EXERCISE GOAL -> Render every line of the records below as a Markdown table with the columns "Row" and "Line", numbering the rows in order and omitting blank lines.
★ ★ ★ ★ ★
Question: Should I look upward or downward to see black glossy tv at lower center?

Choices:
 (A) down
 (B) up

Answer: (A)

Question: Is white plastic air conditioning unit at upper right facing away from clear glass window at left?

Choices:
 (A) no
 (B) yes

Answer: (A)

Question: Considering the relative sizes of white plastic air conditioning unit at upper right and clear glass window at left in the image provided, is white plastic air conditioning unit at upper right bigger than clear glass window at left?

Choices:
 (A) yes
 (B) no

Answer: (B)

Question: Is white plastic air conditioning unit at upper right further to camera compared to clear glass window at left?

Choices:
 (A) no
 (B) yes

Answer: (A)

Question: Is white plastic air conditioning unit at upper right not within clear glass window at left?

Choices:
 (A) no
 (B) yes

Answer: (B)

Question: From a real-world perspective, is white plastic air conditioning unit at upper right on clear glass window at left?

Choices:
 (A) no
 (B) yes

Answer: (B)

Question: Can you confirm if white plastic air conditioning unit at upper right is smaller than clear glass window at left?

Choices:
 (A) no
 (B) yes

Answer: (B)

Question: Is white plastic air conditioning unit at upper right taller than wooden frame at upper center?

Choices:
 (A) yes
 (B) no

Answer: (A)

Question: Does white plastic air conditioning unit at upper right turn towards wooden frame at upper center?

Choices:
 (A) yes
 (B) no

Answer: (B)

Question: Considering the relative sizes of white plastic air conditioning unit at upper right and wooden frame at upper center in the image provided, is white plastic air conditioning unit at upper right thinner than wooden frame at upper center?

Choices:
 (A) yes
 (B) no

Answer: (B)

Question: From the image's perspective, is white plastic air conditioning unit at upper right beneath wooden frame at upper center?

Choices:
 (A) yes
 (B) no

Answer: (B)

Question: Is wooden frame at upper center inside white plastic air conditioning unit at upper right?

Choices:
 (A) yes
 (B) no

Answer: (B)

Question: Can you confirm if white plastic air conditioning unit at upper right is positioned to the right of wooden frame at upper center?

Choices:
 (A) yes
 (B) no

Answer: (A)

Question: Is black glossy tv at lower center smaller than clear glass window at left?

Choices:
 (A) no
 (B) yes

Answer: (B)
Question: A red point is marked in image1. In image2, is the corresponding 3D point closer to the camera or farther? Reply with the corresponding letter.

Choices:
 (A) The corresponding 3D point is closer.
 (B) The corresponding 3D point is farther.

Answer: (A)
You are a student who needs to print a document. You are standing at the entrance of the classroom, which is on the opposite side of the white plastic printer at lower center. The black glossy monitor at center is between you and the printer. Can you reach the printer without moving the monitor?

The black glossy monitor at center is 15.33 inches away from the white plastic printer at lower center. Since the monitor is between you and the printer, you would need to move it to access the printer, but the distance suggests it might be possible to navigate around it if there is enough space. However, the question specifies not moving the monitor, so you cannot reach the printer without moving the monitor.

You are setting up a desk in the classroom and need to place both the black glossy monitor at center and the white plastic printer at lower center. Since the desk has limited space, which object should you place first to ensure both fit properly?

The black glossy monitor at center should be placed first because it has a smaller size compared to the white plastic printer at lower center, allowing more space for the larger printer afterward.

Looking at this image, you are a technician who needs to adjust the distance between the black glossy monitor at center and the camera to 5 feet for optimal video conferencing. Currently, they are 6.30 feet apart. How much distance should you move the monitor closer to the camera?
★ ★ ★ ★ ★
TASK ANSWER ->
| Row | Line |
|---|---|
| 1 | Question: Should I look upward or downward to see black glossy tv at lower center? |
| 2 | Choices: |
| 3 |  (A) down |
| 4 |  (B) up |
| 5 | Answer: (A) |
| 6 | Question: Is white plastic air conditioning unit at upper right facing away from clear glass window at left? |
| 7 | Choices: |
| 8 |  (A) no |
| 9 |  (B) yes |
| 10 | Answer: (A) |
| 11 | Question: Considering the relative sizes of white plastic air conditioning unit at upper right and clear glass window at left in the image provided, is white plastic air conditioning unit at upper right bigger than clear glass window at left? |
| 12 | Choices: |
| 13 |  (A) yes |
| 14 |  (B) no |
| 15 | Answer: (B) |
| 16 | Question: Is white plastic air conditioning unit at upper right further to camera compared to clear glass window at left? |
| 17 | Choices: |
| 18 |  (A) no |
| 19 |  (B) yes |
| 20 | Answer: (A) |
| 21 | Question: Is white plastic air conditioning unit at upper right not within clear glass window at left? |
| 22 | Choices: |
| 23 |  (A) no |
| 24 |  (B) yes |
| 25 | Answer: (B) |
| 26 | Question: From a real-world perspective, is white plastic air conditioning unit at upper right on clear glass window at left? |
| 27 | Choices: |
| 28 |  (A) no |
| 29 |  (B) yes |
| 30 | Answer: (B) |
| 31 | Question: Can you confirm if white plastic air conditioning unit at upper right is smaller than clear glass window at left? |
| 32 | Choices: |
| 33 |  (A) no |
| 34 |  (B) yes |
| 35 | Answer: (B) |
| 36 | Question: Is white plastic air conditioning unit at upper right taller than wooden frame at upper center? |
| 37 | Choices: |
| 38 |  (A) yes |
| 39 |  (B) no |
| 40 | Answer: (A) |
| 41 | Question: Does white plastic air conditioning unit at upper right turn towards wooden frame at upper center? |
| 42 | Choices: |
| 43 |  (A) yes |
| 44 |  (B) no |
| 45 | Answer: (B) |
| 46 | Question: Considering the relative sizes of white plastic air conditioning unit at upper right and wooden frame at upper center in the image provided, is white plastic air conditioning unit at upper right thinner than wooden frame at upper center? |
| 47 | Choices: |
| 48 |  (A) yes |
| 49 |  (B) no |
| 50 | Answer: (B) |
| 51 | Question: From the image's perspective, is white plastic air conditioning unit at upper right beneath wooden frame at upper center? |
| 52 | Choices: |
| 53 |  (A) yes |
| 54 |  (B) no |
| 55 | Answer: (B) |
| 56 | Question: Is wooden frame at upper center inside white plastic air conditioning unit at upper right? |
| 57 | Choices: |
| 58 |  (A) yes |
| 59 |  (B) no |
| 60 | Answer: (B) |
| 61 | Question: Can you confirm if white plastic air conditioning unit at upper right is positioned to the right of wooden frame at upper center? |
| 62 | Choices: |
| 63 |  (A) yes |
| 64 |  (B) no |
| 65 | Answer: (A) |
| 66 | Question: Is black glossy tv at lower center smaller than clear glass window at left? |
| 67 | Choices: |
| 68 |  (A) no |
| 69 |  (B) yes |
| 70 | Answer: (B) |
| 71 | Question: A red point is marked in image1. In image2, is the corresponding 3D point closer to the camera or farther? Reply with the corresponding letter. |
| 72 | Choices: |
| 73 |  (A) The corresponding 3D point is closer. |
| 74 |  (B) The corresponding 3D point is farther. |
| 75 | Answer: (A) |
| 76 | You are a student who needs to print a document. You are standing at the entrance of the classroom, which is on the opposite side of the white plastic printer at lower center. The black glossy monitor at center is between you and the printer. Can you reach the printer without moving the monitor? |
| 77 | The black glossy monitor at center is 15.33 inches away from the white plastic printer at lower center. Since the monitor is between you and the printer, you would need to move it to access the printer, but the distance suggests it might be possible to navigate around it if there is enough space. However, the question specifies not moving the monitor, so you cannot reach the printer without moving the monitor. |
| 78 | You are setting up a desk in the classroom and need to place both the black glossy monitor at center and the white plastic printer at lower center. Since the desk has limited space, which object should you place first to ensure both fit properly? |
| 79 | The black glossy monitor at center should be placed first because it has a smaller size compared to the white plastic printer at lower center, allowing more space for the larger printer afterward. |
| 80 | Looking at this image, you are a technician who needs to adjust the distance between the black glossy monitor at center and the camera to 5 feet for optimal video conferencing. Currently, they are 6.30 feet apart. How much distance should you move the monitor closer to the camera? |